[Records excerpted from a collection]
____

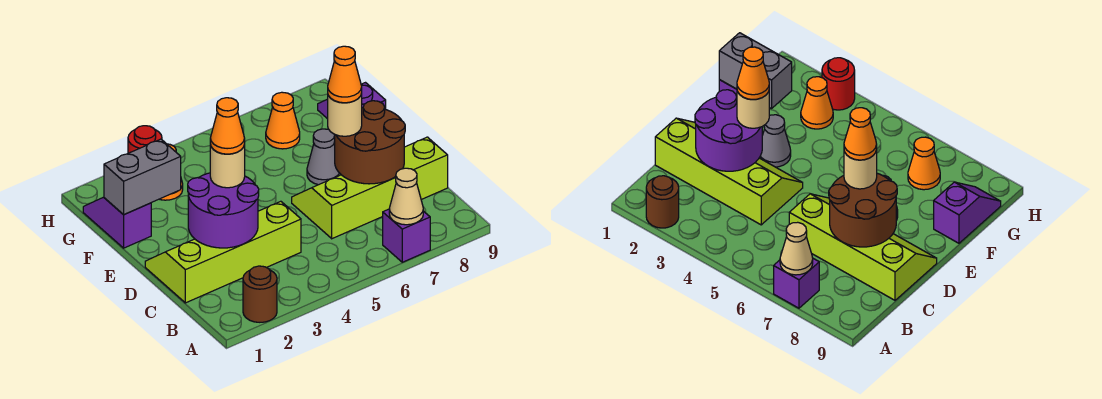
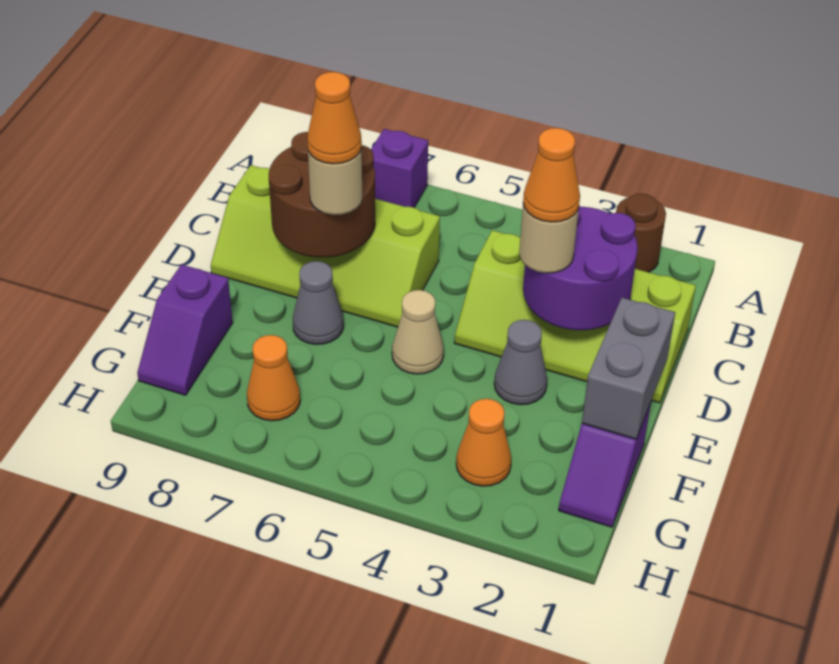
tan 1x1 cone [389,168,423,225] -> tan 1x1 cone moved to [392,290,444,374]
grey 1x2 brick [104,139,181,215] -> grey 1x2 brick turned to [582,298,675,439]
red 1x1 round brick [128,126,162,153] -> none

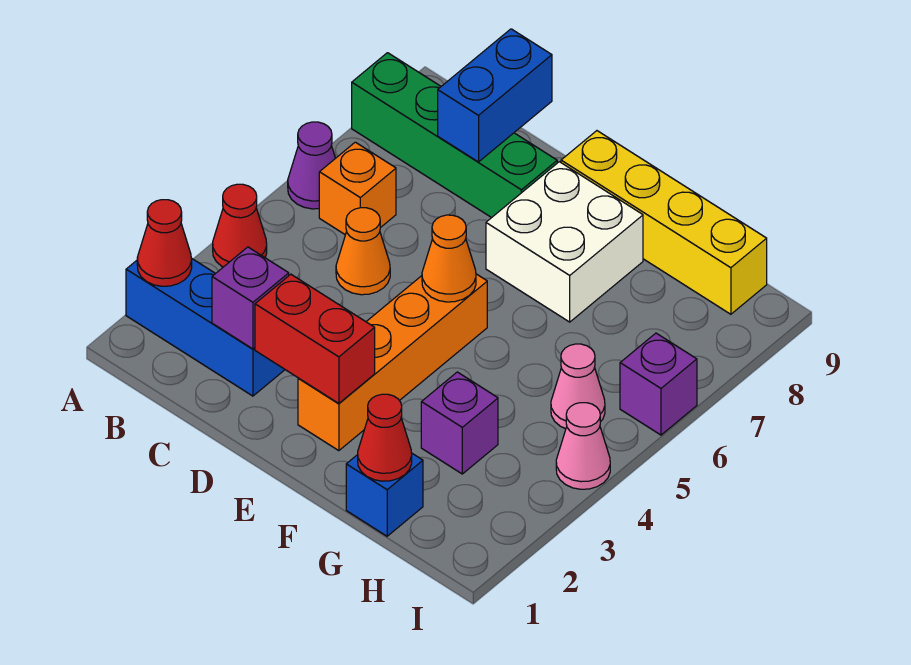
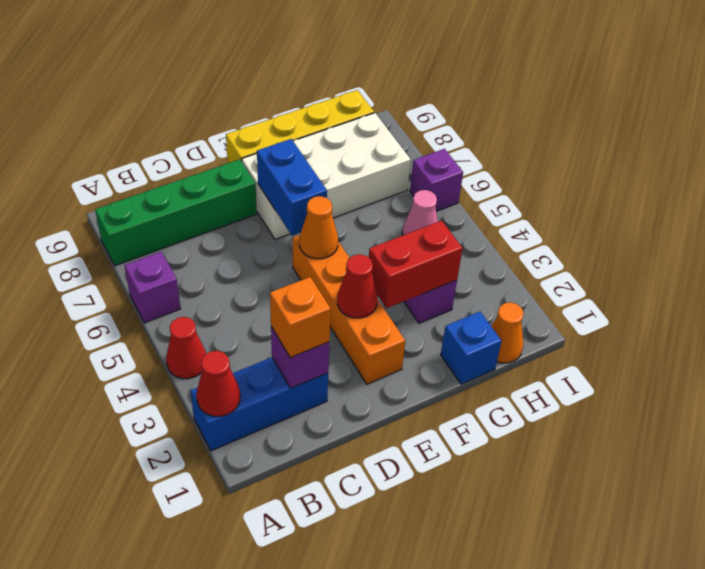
purple 1x1 cone [288,122,335,209] -> purple 1x1 brick [125,252,181,323]
orange 1x1 brick [319,142,396,235] -> orange 1x1 brick moved to [270,277,331,358]
orange 1x1 cone [336,208,390,295] -> orange 1x1 cone moved to [491,302,524,363]
blue 1x2 brick [438,29,552,162] -> blue 1x2 brick moved to [257,139,327,236]
red 1x2 brick [255,274,375,403] -> red 1x2 brick moved to [369,220,463,308]
white 2x2 brick [486,162,643,322] -> white 2x4 brick [242,113,411,239]
red 1x1 cone [358,394,412,481] -> red 1x1 cone moved to [337,254,378,318]
pink 1x1 cone [556,403,610,489] -> none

____

#### Your instructions
Search the entries for the word "brick" and copy every line that holds it.

#### Response to this exercise
grey 1x2 brick [104,139,181,215] -> grey 1x2 brick turned to [582,298,675,439]
red 1x1 round brick [128,126,162,153] -> none
purple 1x1 cone [288,122,335,209] -> purple 1x1 brick [125,252,181,323]
orange 1x1 brick [319,142,396,235] -> orange 1x1 brick moved to [270,277,331,358]
blue 1x2 brick [438,29,552,162] -> blue 1x2 brick moved to [257,139,327,236]
red 1x2 brick [255,274,375,403] -> red 1x2 brick moved to [369,220,463,308]
white 2x2 brick [486,162,643,322] -> white 2x4 brick [242,113,411,239]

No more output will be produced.